» **Prompt**
Copy each line below as it stands, but skip any picture it contains.

Record extracts below:

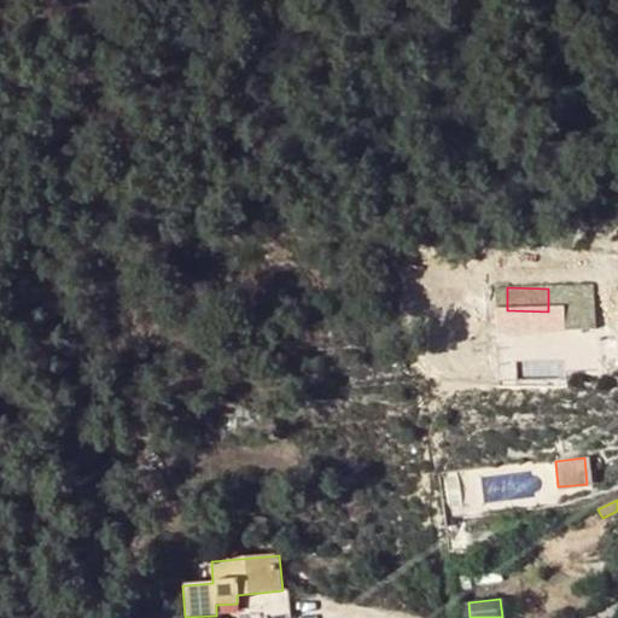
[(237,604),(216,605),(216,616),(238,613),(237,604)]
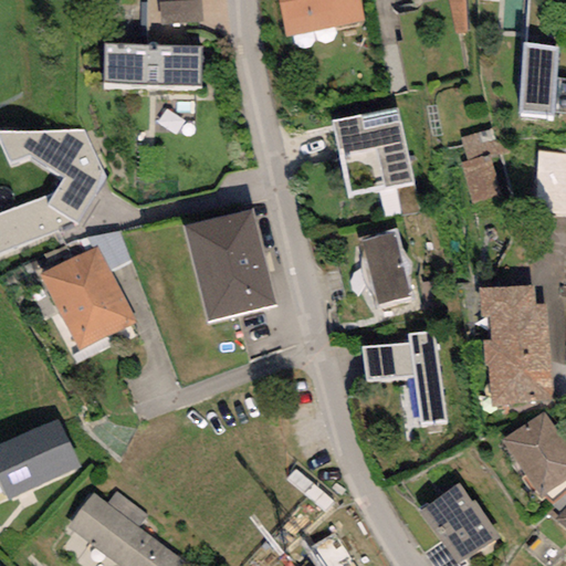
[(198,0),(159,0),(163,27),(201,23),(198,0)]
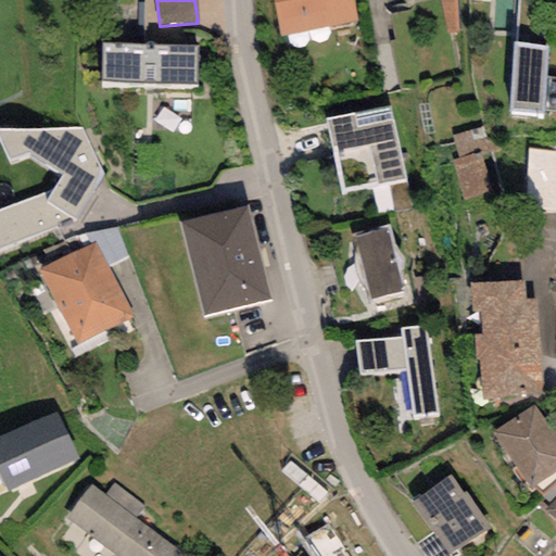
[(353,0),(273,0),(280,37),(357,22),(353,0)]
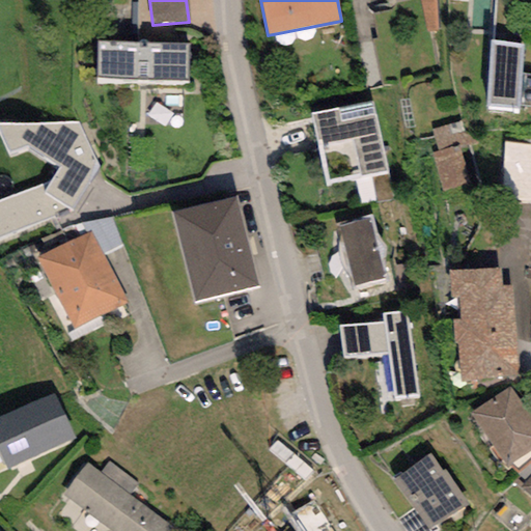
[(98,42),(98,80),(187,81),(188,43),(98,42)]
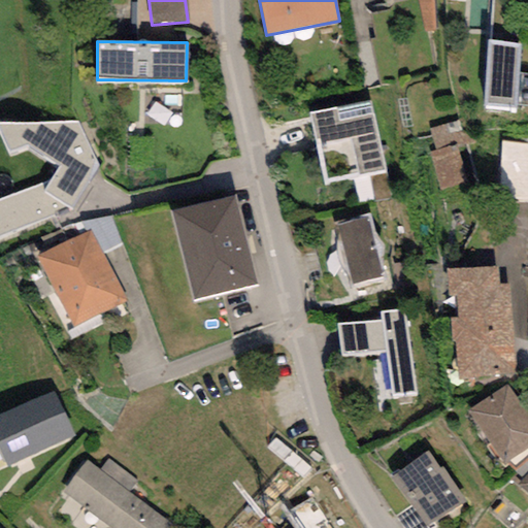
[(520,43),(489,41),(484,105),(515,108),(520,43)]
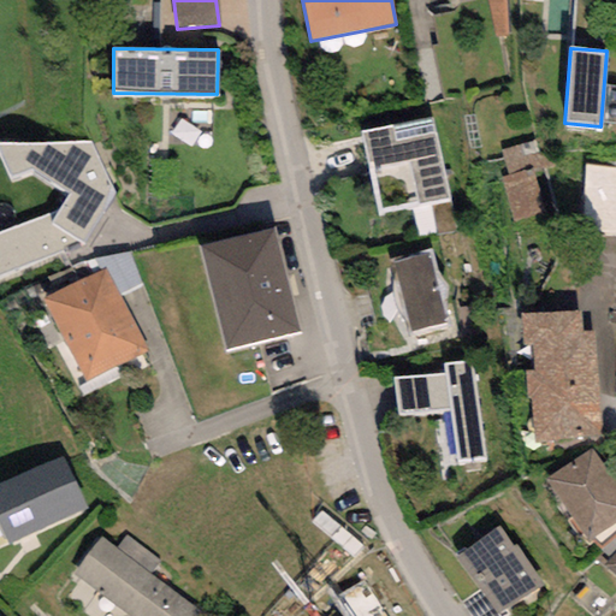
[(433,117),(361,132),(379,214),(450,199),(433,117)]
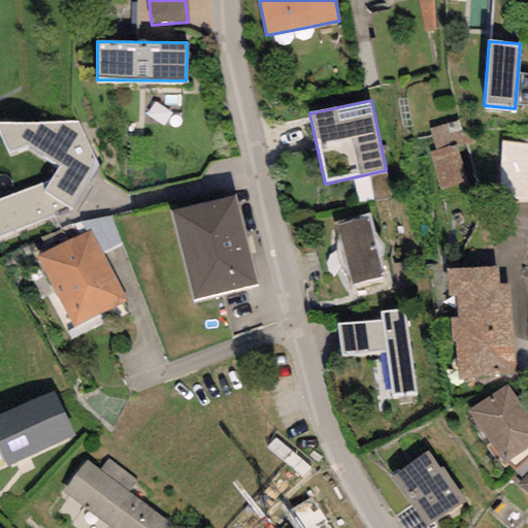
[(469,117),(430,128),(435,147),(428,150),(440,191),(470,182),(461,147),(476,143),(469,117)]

End of Record extracts.

» **Written solution**
[(237,604),(216,605),(216,616),(238,613),(237,604)]
[(198,0),(159,0),(163,27),(201,23),(198,0)]
[(353,0),(273,0),(280,37),(357,22),(353,0)]
[(98,42),(98,80),(187,81),(188,43),(98,42)]
[(520,43),(489,41),(484,105),(515,108),(520,43)]
[(433,117),(361,132),(379,214),(450,199),(433,117)]
[(469,117),(430,128),(435,147),(428,150),(440,191),(470,182),(461,147),(476,143),(469,117)]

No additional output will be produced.